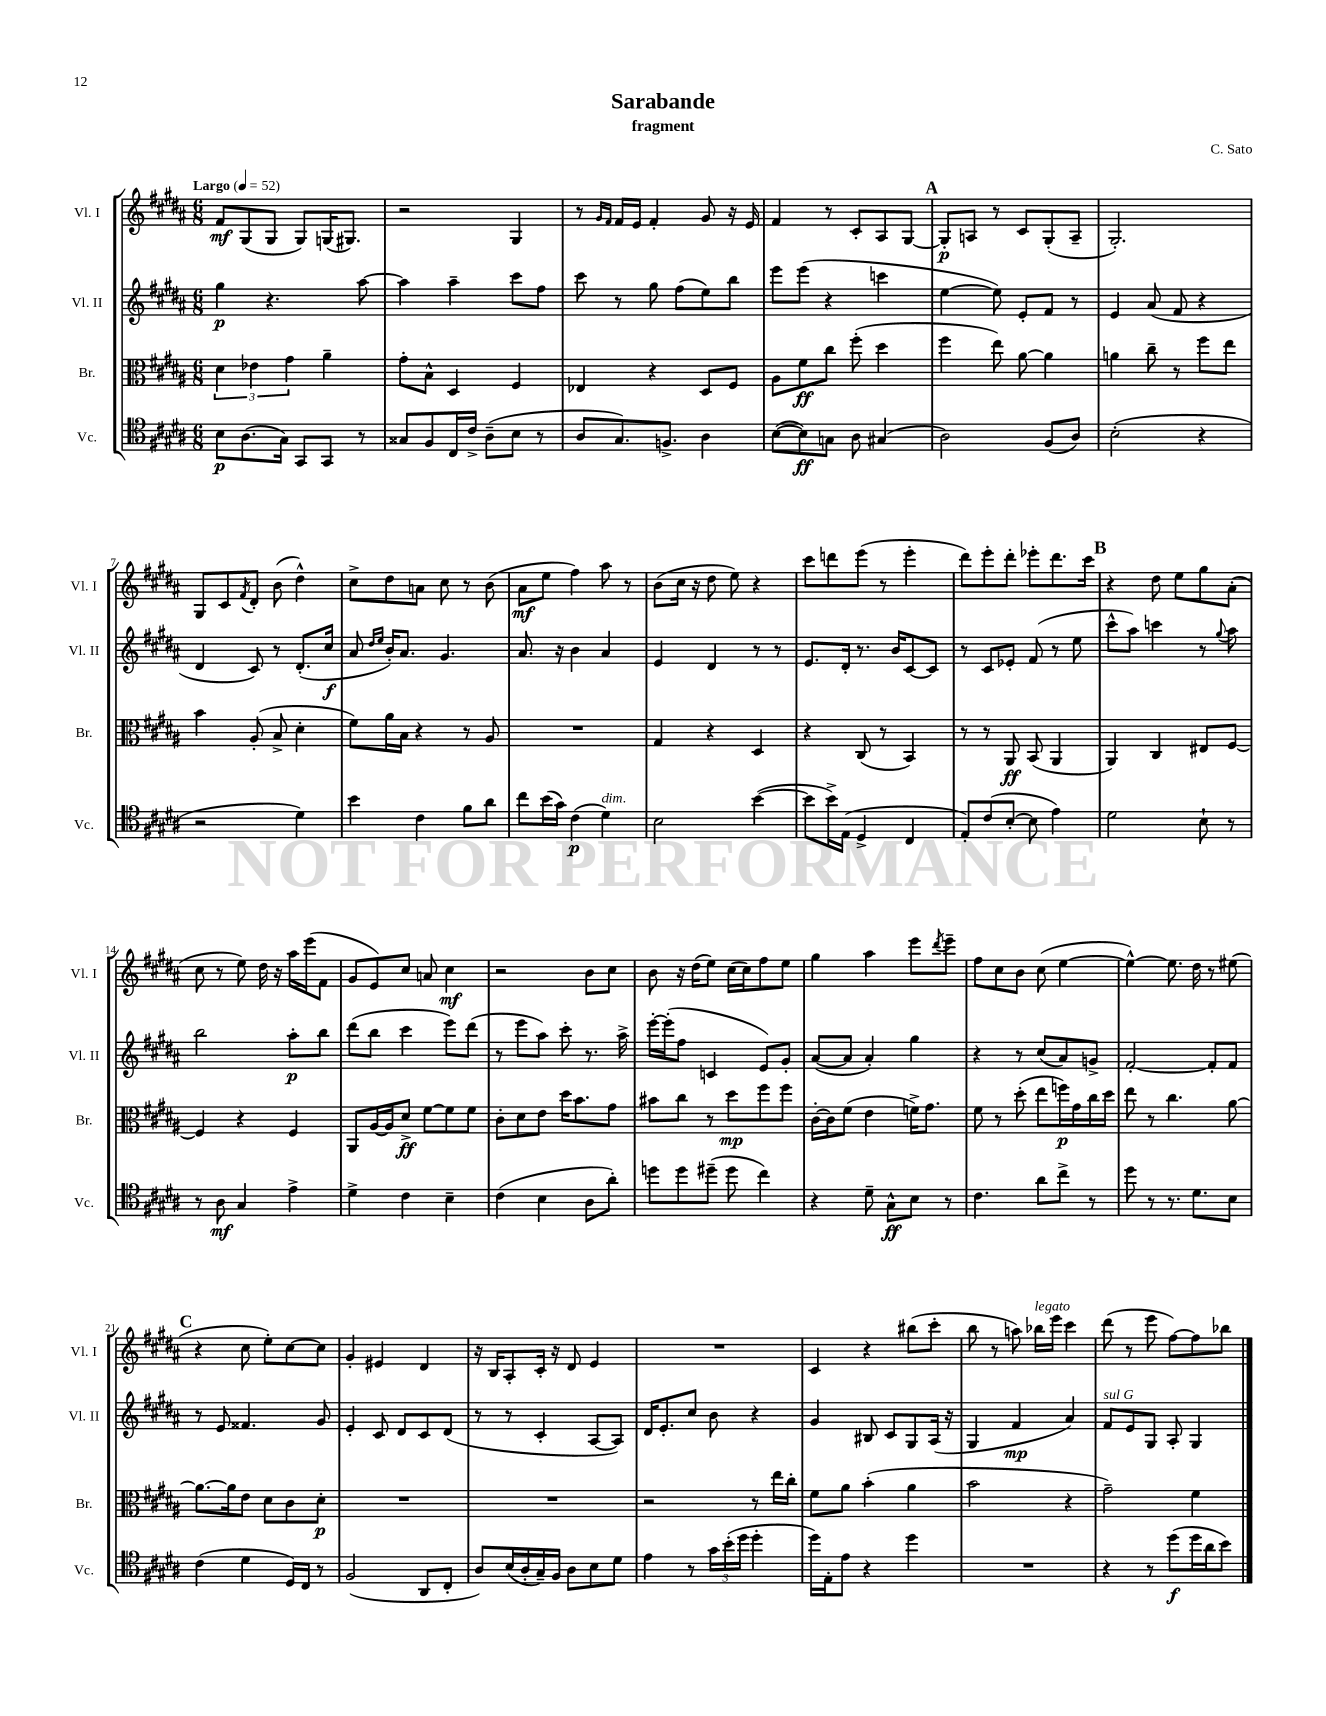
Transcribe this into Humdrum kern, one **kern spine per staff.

--------------------------------------------------

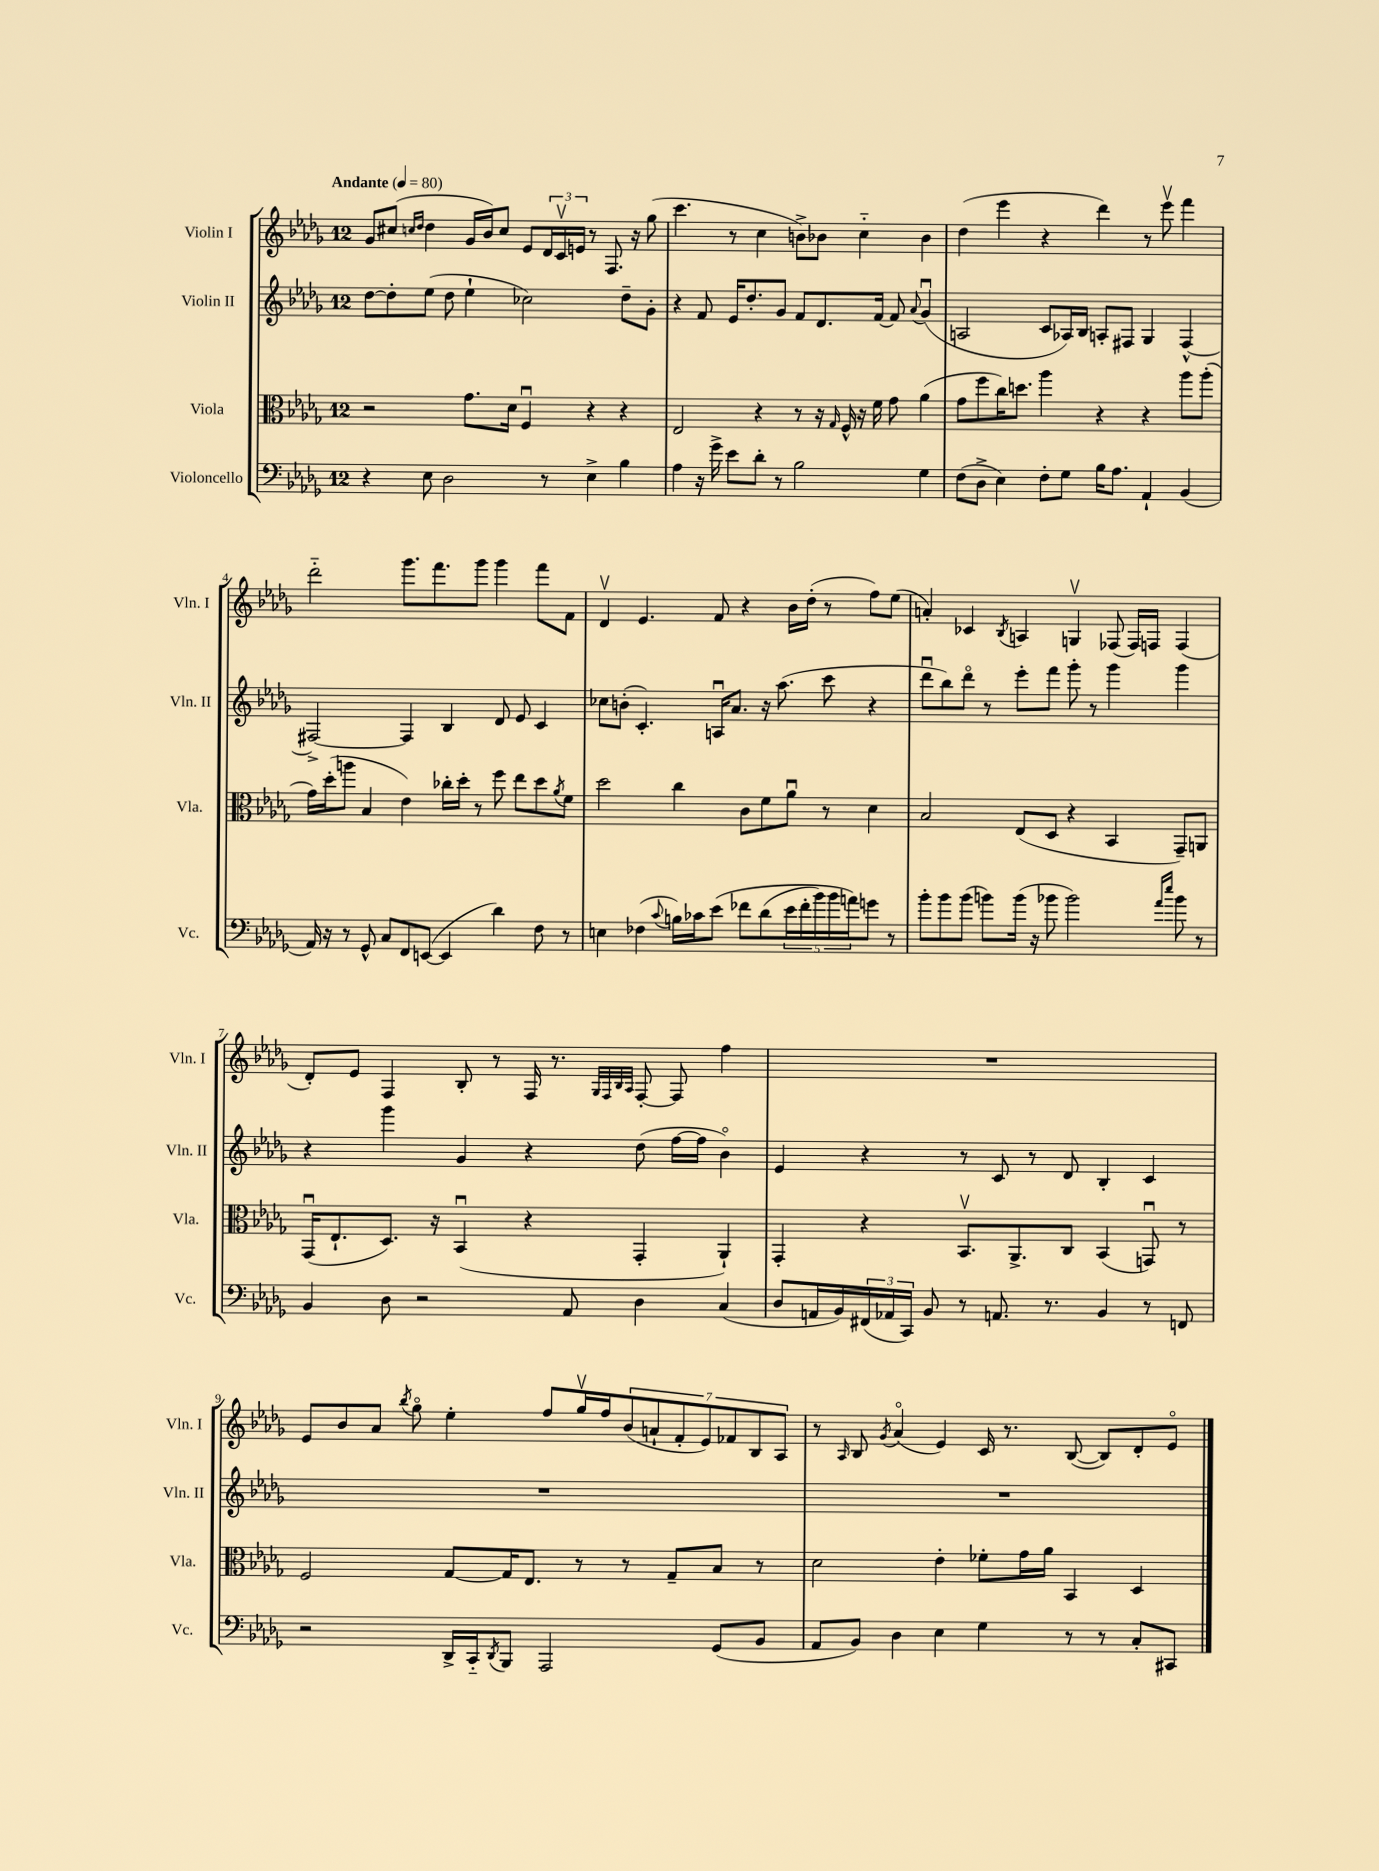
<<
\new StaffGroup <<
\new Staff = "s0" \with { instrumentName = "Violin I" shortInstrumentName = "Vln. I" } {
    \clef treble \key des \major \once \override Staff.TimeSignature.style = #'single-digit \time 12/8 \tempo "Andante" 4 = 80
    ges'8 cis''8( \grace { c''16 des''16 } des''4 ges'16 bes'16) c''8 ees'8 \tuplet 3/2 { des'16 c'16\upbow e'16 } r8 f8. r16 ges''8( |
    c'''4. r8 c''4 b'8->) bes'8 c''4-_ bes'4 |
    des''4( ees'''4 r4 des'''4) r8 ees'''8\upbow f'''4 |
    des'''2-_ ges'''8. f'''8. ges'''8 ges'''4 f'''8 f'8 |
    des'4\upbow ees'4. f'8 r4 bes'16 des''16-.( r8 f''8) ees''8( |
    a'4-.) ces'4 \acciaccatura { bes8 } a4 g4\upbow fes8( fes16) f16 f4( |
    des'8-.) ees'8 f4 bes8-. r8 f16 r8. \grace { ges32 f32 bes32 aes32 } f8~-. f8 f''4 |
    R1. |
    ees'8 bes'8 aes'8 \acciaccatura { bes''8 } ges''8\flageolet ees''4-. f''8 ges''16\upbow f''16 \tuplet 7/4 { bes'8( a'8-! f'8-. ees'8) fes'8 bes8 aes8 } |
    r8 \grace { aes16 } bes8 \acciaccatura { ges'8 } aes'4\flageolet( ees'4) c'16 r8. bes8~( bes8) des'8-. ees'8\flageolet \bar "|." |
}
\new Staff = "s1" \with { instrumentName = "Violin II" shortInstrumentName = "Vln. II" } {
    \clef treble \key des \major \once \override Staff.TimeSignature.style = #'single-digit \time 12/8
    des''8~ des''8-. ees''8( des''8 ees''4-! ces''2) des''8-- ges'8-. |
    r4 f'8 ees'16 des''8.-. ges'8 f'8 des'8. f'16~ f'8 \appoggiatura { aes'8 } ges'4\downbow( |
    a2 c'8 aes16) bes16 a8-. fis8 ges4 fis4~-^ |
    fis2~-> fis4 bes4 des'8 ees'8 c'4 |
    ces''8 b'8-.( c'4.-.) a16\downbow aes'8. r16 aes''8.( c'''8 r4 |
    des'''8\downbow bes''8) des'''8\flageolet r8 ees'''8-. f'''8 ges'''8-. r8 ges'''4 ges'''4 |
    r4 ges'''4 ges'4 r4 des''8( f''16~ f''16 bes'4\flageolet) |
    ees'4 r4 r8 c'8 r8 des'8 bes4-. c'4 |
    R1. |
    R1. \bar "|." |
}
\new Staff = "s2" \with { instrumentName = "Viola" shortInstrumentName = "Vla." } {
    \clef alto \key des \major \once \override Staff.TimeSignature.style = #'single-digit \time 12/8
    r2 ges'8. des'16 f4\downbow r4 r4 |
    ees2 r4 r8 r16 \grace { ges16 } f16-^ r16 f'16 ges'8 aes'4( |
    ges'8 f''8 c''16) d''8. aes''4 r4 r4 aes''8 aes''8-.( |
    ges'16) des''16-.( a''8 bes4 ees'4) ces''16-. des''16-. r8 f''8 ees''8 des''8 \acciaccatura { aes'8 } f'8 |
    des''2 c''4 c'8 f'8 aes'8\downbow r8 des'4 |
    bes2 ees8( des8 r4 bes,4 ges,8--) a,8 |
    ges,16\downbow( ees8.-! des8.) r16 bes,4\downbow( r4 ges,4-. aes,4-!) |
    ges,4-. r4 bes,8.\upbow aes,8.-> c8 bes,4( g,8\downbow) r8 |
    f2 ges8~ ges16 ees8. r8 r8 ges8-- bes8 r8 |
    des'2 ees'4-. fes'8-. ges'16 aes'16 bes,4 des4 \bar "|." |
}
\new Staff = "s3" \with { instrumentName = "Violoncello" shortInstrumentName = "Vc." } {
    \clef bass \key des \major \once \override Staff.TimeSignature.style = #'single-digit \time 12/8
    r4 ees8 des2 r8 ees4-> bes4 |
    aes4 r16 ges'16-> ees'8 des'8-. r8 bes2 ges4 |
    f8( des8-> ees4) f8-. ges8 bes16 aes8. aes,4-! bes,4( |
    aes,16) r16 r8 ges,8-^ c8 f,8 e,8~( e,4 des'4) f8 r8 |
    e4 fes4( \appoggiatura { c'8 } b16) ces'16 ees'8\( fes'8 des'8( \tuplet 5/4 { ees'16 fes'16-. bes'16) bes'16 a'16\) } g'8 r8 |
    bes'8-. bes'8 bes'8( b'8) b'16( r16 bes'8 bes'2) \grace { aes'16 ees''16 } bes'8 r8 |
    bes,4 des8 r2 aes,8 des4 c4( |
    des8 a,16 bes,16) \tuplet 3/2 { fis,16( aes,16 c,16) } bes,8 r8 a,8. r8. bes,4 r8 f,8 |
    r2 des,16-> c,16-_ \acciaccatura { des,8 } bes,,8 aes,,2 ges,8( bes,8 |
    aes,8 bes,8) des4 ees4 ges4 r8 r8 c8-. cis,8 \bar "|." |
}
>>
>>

--------------------------------------------------

* [OBJECTIVE] Pick out each row above that contains the string "with", and copy those rows in full.

* [COMPLETE ANSWER]
\new Staff = "s0" \with { instrumentName = "Violin I" shortInstrumentName = "Vln. I" } {
\new Staff = "s1" \with { instrumentName = "Violin II" shortInstrumentName = "Vln. II" } {
\new Staff = "s2" \with { instrumentName = "Viola" shortInstrumentName = "Vla." } {
\new Staff = "s3" \with { instrumentName = "Violoncello" shortInstrumentName = "Vc." } {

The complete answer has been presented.